(Collected data)

- - -

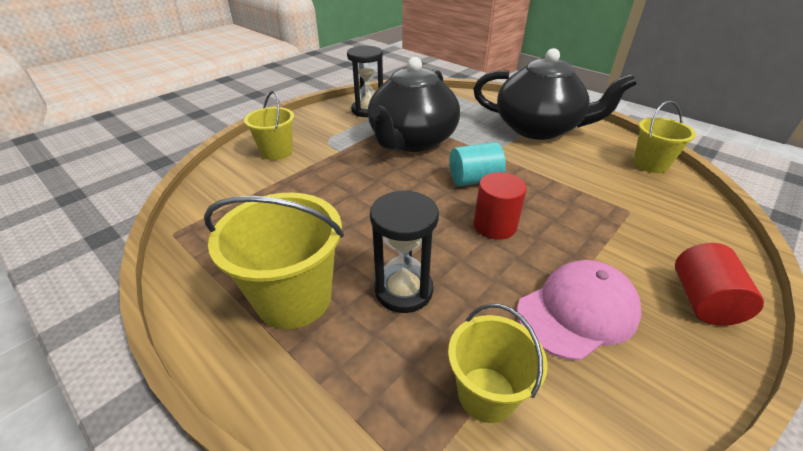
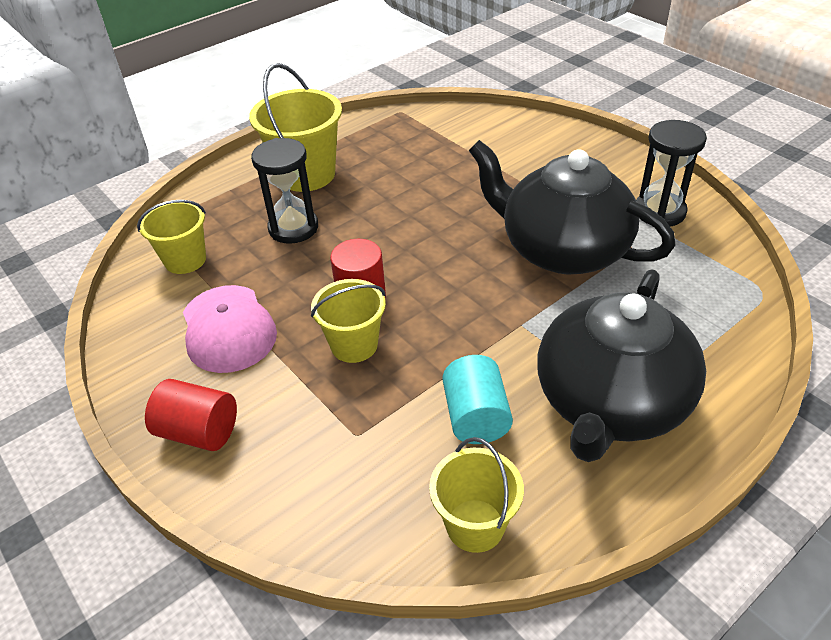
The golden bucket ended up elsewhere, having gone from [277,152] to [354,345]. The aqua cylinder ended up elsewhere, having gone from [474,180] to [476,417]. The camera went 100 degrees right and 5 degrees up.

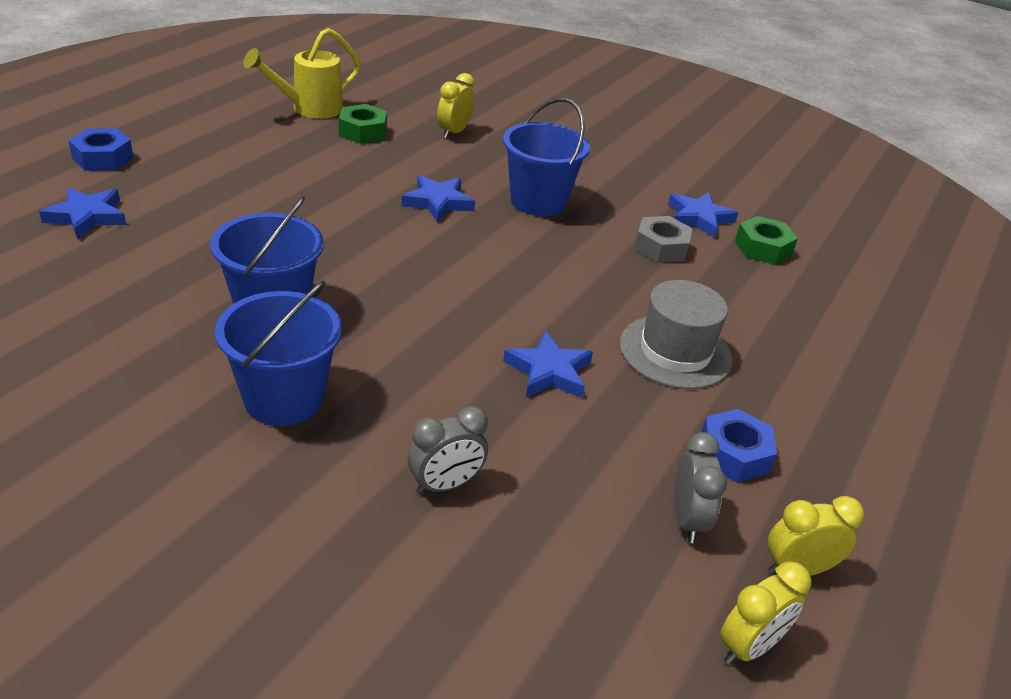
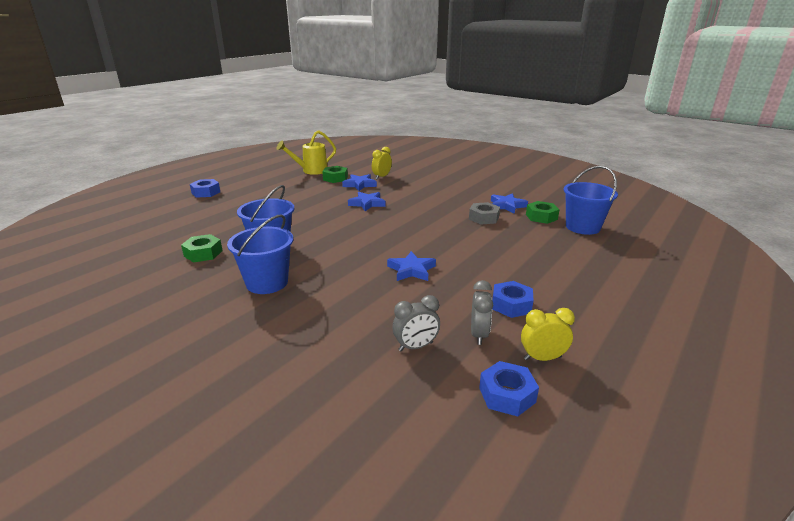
The blue bucket ended up elsewhere, having gone from [538,201] to [582,227]. The blue star shape ended up elsewhere, having gone from [87,217] to [359,185]. The second view lost the grey tall hat at [675,352]. The grey alarm clock ended up elsewhere, having gone from [445,485] to [416,346]. Where the golden alarm clock stood at [749,647], the blue hexagon nut came to stand at [507,395]. The second view gained the leaf-green hexagon nut at [203,253]. The camera went 10 degrees right and 10 degrees down.

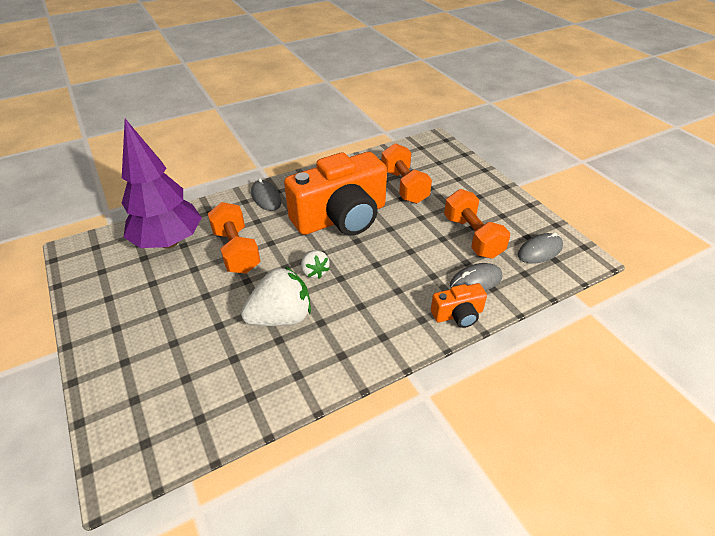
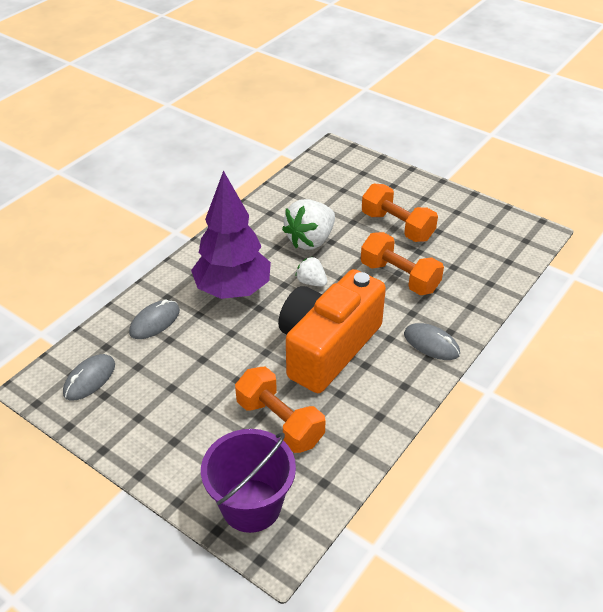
The purple tree ended up elsewhere, having gone from [169,242] to [233,290]. The orange dumbbell ended up elsewhere, having gone from [472,237] to [397,226]. The second view lost the orange photo camera at [458,314]. The second view gained the purple bucket at [251,505]. The camera went 155 degrees right and 0 degrees up.

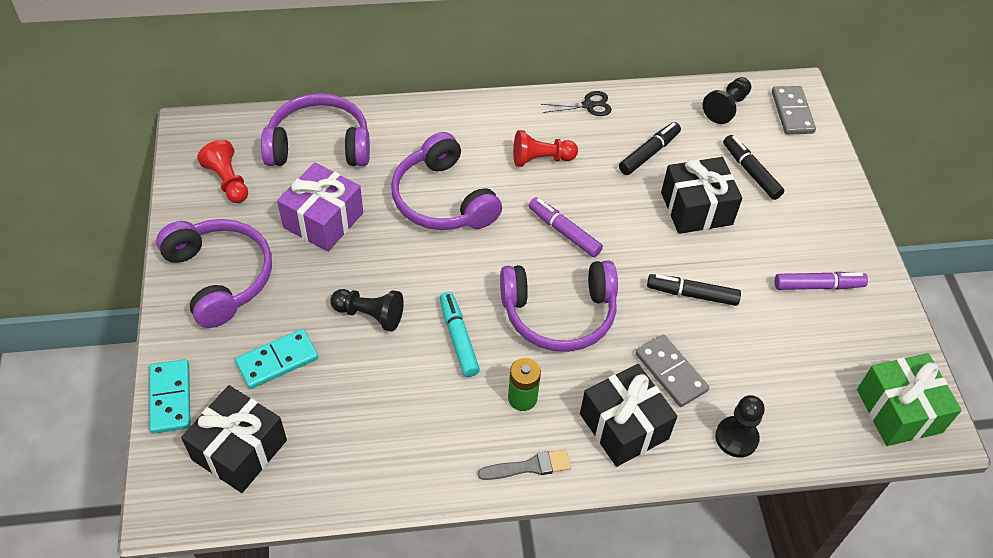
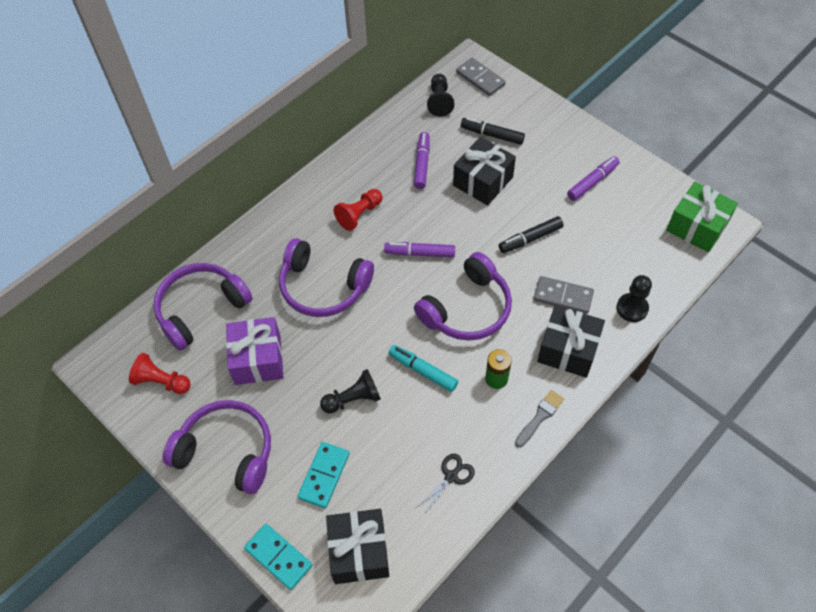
The jet-black scissors ended up elsewhere, having gone from [588,105] to [451,476]. What was the jet-black marker pen at [649,153] turned into the purple marker pen at [422,164]. The camera went 35 degrees left and 5 degrees up.

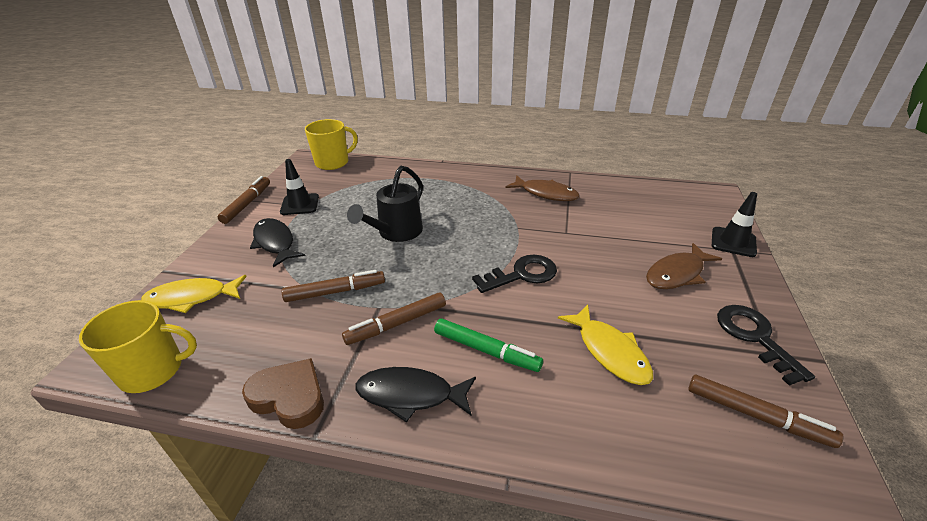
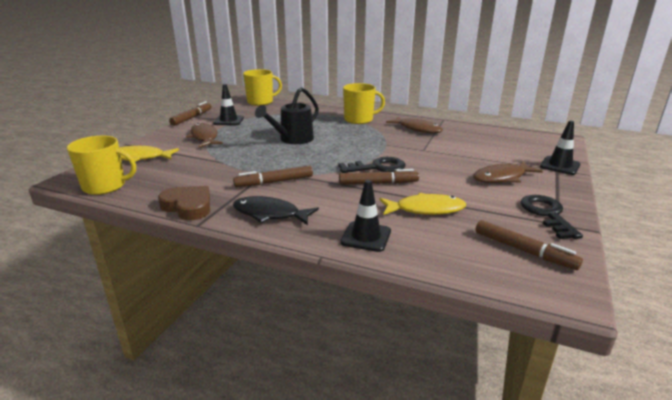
What was the jet-black fish figure at [275,242] turned into the brown fish figure at [204,137]. The brown marker pen ended up elsewhere, having gone from [335,292] to [378,183]. The golden fish figure at [609,351] ended up facing another way, 75 degrees counterclockwise from before. The second view lost the leaf-green marker pen at [486,350]. The second view gained the golden mug at [359,119]. The second view gained the jet-black traffic cone at [366,237]. The camera went 10 degrees right and 10 degrees down.

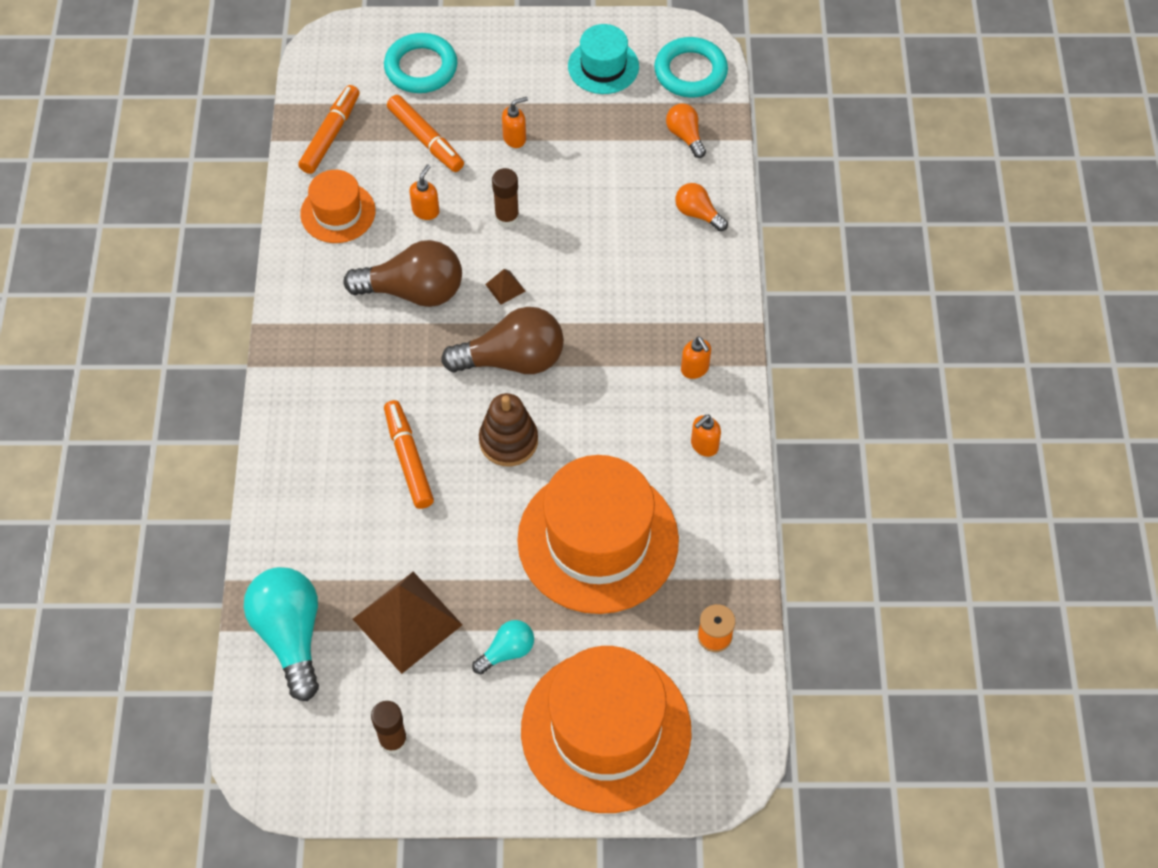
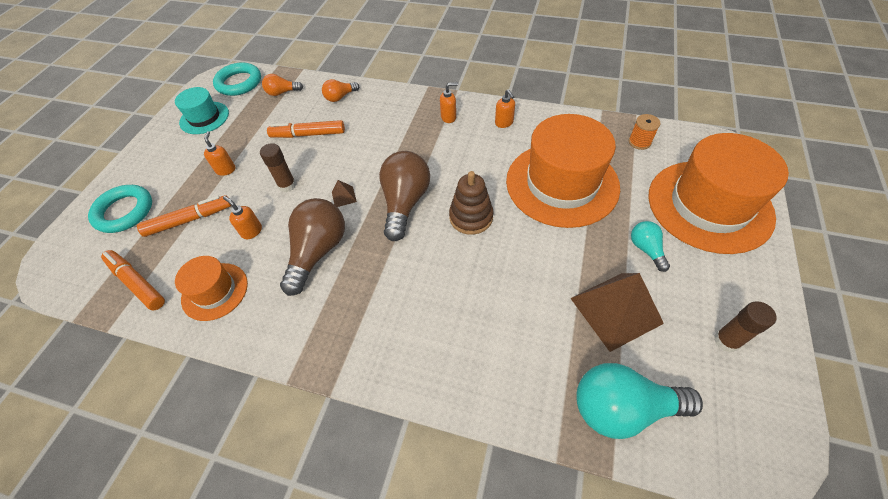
The orange marker pen ended up elsewhere, having gone from [408,459] to [308,134]. The camera went 70 degrees left and 5 degrees down.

- - -

● WHAT NEEDS TO BE DONE:
Would you please reproduce the entries above, starting at the line with "The jet-black scissors" and stopping after the line with "What was the jet-black fish"? Omit any pictures.

● TASK ANSWER:
The jet-black scissors ended up elsewhere, having gone from [588,105] to [451,476]. What was the jet-black marker pen at [649,153] turned into the purple marker pen at [422,164]. The camera went 35 degrees left and 5 degrees up.

What was the jet-black fish figure at [275,242] turned into the brown fish figure at [204,137]. The brown marker pen ended up elsewhere, having gone from [335,292] to [378,183]. The golden fish figure at [609,351] ended up facing another way, 75 degrees counterclockwise from before. The second view lost the leaf-green marker pen at [486,350]. The second view gained the golden mug at [359,119]. The second view gained the jet-black traffic cone at [366,237]. The camera went 10 degrees right and 10 degrees down.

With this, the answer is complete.